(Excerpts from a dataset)

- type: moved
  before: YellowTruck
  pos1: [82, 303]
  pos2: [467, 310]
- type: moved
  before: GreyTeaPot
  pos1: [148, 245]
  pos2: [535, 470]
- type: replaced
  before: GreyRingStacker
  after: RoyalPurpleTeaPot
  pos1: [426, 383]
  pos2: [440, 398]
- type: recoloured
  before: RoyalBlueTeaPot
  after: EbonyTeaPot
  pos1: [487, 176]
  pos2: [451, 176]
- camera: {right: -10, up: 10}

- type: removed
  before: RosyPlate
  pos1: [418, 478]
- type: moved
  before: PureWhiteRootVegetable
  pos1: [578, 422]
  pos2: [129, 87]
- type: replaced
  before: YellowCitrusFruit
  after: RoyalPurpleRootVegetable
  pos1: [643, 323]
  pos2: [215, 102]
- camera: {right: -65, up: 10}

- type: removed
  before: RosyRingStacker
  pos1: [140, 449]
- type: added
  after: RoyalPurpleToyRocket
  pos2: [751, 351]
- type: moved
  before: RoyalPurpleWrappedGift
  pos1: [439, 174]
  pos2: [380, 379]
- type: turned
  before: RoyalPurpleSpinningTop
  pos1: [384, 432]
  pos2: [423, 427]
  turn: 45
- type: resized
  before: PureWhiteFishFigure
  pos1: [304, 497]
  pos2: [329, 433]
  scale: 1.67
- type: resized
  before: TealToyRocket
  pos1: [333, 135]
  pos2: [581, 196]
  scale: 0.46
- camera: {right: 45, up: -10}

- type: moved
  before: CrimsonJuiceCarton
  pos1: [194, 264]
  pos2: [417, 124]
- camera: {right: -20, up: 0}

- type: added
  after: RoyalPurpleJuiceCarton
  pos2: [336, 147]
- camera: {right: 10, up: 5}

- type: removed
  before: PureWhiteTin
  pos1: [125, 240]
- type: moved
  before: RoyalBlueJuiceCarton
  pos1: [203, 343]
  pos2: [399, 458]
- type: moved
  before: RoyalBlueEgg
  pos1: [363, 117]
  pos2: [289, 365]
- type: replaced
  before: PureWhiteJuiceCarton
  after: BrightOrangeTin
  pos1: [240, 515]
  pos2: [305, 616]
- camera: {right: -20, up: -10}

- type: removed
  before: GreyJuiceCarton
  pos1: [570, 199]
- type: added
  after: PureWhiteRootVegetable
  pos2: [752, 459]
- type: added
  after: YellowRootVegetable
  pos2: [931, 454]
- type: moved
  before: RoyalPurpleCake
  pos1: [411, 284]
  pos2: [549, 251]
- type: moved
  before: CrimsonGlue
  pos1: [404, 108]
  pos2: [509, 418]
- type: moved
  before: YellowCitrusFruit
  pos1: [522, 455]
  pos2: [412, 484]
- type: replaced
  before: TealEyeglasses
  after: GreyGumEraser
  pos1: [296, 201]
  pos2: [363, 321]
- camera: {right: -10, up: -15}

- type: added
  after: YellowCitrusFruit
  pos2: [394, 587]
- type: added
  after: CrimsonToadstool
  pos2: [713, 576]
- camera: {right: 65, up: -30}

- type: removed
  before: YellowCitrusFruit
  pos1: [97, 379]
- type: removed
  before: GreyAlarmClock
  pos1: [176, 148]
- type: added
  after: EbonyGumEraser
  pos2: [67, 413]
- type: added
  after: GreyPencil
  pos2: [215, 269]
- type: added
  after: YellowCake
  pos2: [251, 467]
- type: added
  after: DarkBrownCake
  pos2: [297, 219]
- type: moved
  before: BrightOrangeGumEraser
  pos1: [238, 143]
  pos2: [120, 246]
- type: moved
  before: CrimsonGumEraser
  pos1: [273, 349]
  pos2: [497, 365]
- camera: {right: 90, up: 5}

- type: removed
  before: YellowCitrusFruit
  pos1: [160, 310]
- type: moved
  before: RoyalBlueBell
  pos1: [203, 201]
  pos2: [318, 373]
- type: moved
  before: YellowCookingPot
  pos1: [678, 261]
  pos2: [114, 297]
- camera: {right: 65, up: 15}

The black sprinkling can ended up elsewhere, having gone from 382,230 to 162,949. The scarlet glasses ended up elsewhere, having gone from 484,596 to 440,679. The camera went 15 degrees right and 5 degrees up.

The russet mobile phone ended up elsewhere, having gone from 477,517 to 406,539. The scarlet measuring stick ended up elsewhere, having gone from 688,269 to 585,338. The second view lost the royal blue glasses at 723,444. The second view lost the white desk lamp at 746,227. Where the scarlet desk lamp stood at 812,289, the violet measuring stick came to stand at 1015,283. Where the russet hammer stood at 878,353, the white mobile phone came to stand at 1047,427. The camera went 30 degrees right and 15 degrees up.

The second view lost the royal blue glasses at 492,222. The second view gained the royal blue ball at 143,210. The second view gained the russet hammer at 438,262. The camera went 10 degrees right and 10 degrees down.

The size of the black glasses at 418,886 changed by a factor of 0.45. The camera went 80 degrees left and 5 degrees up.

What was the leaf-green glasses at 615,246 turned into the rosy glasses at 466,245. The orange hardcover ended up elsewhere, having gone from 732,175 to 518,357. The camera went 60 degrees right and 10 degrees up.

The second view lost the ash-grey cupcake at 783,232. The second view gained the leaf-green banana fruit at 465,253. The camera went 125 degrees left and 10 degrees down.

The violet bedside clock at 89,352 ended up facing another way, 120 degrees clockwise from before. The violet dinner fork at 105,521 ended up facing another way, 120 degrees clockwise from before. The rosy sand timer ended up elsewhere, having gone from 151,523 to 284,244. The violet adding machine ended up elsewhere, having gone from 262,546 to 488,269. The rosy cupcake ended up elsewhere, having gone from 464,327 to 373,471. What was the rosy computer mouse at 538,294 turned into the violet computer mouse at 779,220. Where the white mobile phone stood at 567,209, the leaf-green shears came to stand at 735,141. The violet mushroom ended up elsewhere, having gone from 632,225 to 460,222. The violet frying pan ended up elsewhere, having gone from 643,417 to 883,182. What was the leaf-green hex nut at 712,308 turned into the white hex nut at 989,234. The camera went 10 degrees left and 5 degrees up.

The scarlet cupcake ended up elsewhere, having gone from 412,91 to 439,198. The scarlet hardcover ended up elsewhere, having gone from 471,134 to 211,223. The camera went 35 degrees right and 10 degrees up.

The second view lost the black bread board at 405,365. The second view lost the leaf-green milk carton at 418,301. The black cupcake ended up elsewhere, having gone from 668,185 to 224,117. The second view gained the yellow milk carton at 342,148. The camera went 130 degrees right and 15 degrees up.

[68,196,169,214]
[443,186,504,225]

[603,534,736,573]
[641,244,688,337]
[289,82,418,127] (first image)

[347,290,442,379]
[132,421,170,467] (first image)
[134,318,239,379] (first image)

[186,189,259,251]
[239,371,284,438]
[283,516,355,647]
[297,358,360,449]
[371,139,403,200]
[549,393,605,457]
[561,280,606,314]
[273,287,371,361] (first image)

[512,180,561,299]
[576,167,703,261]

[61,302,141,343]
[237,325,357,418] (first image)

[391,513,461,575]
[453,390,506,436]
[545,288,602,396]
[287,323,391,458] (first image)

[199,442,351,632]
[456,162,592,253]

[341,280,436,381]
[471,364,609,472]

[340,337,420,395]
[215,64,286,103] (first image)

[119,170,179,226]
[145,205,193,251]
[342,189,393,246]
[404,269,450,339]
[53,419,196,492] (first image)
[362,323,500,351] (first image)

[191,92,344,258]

- _Requirement_
The response should be an exact copy of every line above.

- _The completed task_
- type: moved
  before: YellowTruck
  pos1: [82, 303]
  pos2: [467, 310]
- type: moved
  before: GreyTeaPot
  pos1: [148, 245]
  pos2: [535, 470]
- type: replaced
  before: GreyRingStacker
  after: RoyalPurpleTeaPot
  pos1: [426, 383]
  pos2: [440, 398]
- type: recoloured
  before: RoyalBlueTeaPot
  after: EbonyTeaPot
  pos1: [487, 176]
  pos2: [451, 176]
- camera: {right: -10, up: 10}

- type: removed
  before: RosyPlate
  pos1: [418, 478]
- type: moved
  before: PureWhiteRootVegetable
  pos1: [578, 422]
  pos2: [129, 87]
- type: replaced
  before: YellowCitrusFruit
  after: RoyalPurpleRootVegetable
  pos1: [643, 323]
  pos2: [215, 102]
- camera: {right: -65, up: 10}

- type: removed
  before: RosyRingStacker
  pos1: [140, 449]
- type: added
  after: RoyalPurpleToyRocket
  pos2: [751, 351]
- type: moved
  before: RoyalPurpleWrappedGift
  pos1: [439, 174]
  pos2: [380, 379]
- type: turned
  before: RoyalPurpleSpinningTop
  pos1: [384, 432]
  pos2: [423, 427]
  turn: 45
- type: resized
  before: PureWhiteFishFigure
  pos1: [304, 497]
  pos2: [329, 433]
  scale: 1.67
- type: resized
  before: TealToyRocket
  pos1: [333, 135]
  pos2: [581, 196]
  scale: 0.46
- camera: {right: 45, up: -10}

- type: moved
  before: CrimsonJuiceCarton
  pos1: [194, 264]
  pos2: [417, 124]
- camera: {right: -20, up: 0}

- type: added
  after: RoyalPurpleJuiceCarton
  pos2: [336, 147]
- camera: {right: 10, up: 5}

- type: removed
  before: PureWhiteTin
  pos1: [125, 240]
- type: moved
  before: RoyalBlueJuiceCarton
  pos1: [203, 343]
  pos2: [399, 458]
- type: moved
  before: RoyalBlueEgg
  pos1: [363, 117]
  pos2: [289, 365]
- type: replaced
  before: PureWhiteJuiceCarton
  after: BrightOrangeTin
  pos1: [240, 515]
  pos2: [305, 616]
- camera: {right: -20, up: -10}

- type: removed
  before: GreyJuiceCarton
  pos1: [570, 199]
- type: added
  after: PureWhiteRootVegetable
  pos2: [752, 459]
- type: added
  after: YellowRootVegetable
  pos2: [931, 454]
- type: moved
  before: RoyalPurpleCake
  pos1: [411, 284]
  pos2: [549, 251]
- type: moved
  before: CrimsonGlue
  pos1: [404, 108]
  pos2: [509, 418]
- type: moved
  before: YellowCitrusFruit
  pos1: [522, 455]
  pos2: [412, 484]
- type: replaced
  before: TealEyeglasses
  after: GreyGumEraser
  pos1: [296, 201]
  pos2: [363, 321]
- camera: {right: -10, up: -15}

- type: added
  after: YellowCitrusFruit
  pos2: [394, 587]
- type: added
  after: CrimsonToadstool
  pos2: [713, 576]
- camera: {right: 65, up: -30}

- type: removed
  before: YellowCitrusFruit
  pos1: [97, 379]
- type: removed
  before: GreyAlarmClock
  pos1: [176, 148]
- type: added
  after: EbonyGumEraser
  pos2: [67, 413]
- type: added
  after: GreyPencil
  pos2: [215, 269]
- type: added
  after: YellowCake
  pos2: [251, 467]
- type: added
  after: DarkBrownCake
  pos2: [297, 219]
- type: moved
  before: BrightOrangeGumEraser
  pos1: [238, 143]
  pos2: [120, 246]
- type: moved
  before: CrimsonGumEraser
  pos1: [273, 349]
  pos2: [497, 365]
- camera: {right: 90, up: 5}

- type: removed
  before: YellowCitrusFruit
  pos1: [160, 310]
- type: moved
  before: RoyalBlueBell
  pos1: [203, 201]
  pos2: [318, 373]
- type: moved
  before: YellowCookingPot
  pos1: [678, 261]
  pos2: [114, 297]
- camera: {right: 65, up: 15}

The black sprinkling can ended up elsewhere, having gone from 382,230 to 162,949. The scarlet glasses ended up elsewhere, having gone from 484,596 to 440,679. The camera went 15 degrees right and 5 degrees up.

The russet mobile phone ended up elsewhere, having gone from 477,517 to 406,539. The scarlet measuring stick ended up elsewhere, having gone from 688,269 to 585,338. The second view lost the royal blue glasses at 723,444. The second view lost the white desk lamp at 746,227. Where the scarlet desk lamp stood at 812,289, the violet measuring stick came to stand at 1015,283. Where the russet hammer stood at 878,353, the white mobile phone came to stand at 1047,427. The camera went 30 degrees right and 15 degrees up.

The second view lost the royal blue glasses at 492,222. The second view gained the royal blue ball at 143,210. The second view gained the russet hammer at 438,262. The camera went 10 degrees right and 10 degrees down.

The size of the black glasses at 418,886 changed by a factor of 0.45. The camera went 80 degrees left and 5 degrees up.

What was the leaf-green glasses at 615,246 turned into the rosy glasses at 466,245. The orange hardcover ended up elsewhere, having gone from 732,175 to 518,357. The camera went 60 degrees right and 10 degrees up.

The second view lost the ash-grey cupcake at 783,232. The second view gained the leaf-green banana fruit at 465,253. The camera went 125 degrees left and 10 degrees down.

The violet bedside clock at 89,352 ended up facing another way, 120 degrees clockwise from before. The violet dinner fork at 105,521 ended up facing another way, 120 degrees clockwise from before. The rosy sand timer ended up elsewhere, having gone from 151,523 to 284,244. The violet adding machine ended up elsewhere, having gone from 262,546 to 488,269. The rosy cupcake ended up elsewhere, having gone from 464,327 to 373,471. What was the rosy computer mouse at 538,294 turned into the violet computer mouse at 779,220. Where the white mobile phone stood at 567,209, the leaf-green shears came to stand at 735,141. The violet mushroom ended up elsewhere, having gone from 632,225 to 460,222. The violet frying pan ended up elsewhere, having gone from 643,417 to 883,182. What was the leaf-green hex nut at 712,308 turned into the white hex nut at 989,234. The camera went 10 degrees left and 5 degrees up.

The scarlet cupcake ended up elsewhere, having gone from 412,91 to 439,198. The scarlet hardcover ended up elsewhere, having gone from 471,134 to 211,223. The camera went 35 degrees right and 10 degrees up.

The second view lost the black bread board at 405,365. The second view lost the leaf-green milk carton at 418,301. The black cupcake ended up elsewhere, having gone from 668,185 to 224,117. The second view gained the yellow milk carton at 342,148. The camera went 130 degrees right and 15 degrees up.

[68,196,169,214]
[443,186,504,225]

[603,534,736,573]
[641,244,688,337]
[289,82,418,127] (first image)

[347,290,442,379]
[132,421,170,467] (first image)
[134,318,239,379] (first image)

[186,189,259,251]
[239,371,284,438]
[283,516,355,647]
[297,358,360,449]
[371,139,403,200]
[549,393,605,457]
[561,280,606,314]
[273,287,371,361] (first image)

[512,180,561,299]
[576,167,703,261]

[61,302,141,343]
[237,325,357,418] (first image)

[391,513,461,575]
[453,390,506,436]
[545,288,602,396]
[287,323,391,458] (first image)

[199,442,351,632]
[456,162,592,253]

[341,280,436,381]
[471,364,609,472]

[340,337,420,395]
[215,64,286,103] (first image)

[119,170,179,226]
[145,205,193,251]
[342,189,393,246]
[404,269,450,339]
[53,419,196,492] (first image)
[362,323,500,351] (first image)

[191,92,344,258]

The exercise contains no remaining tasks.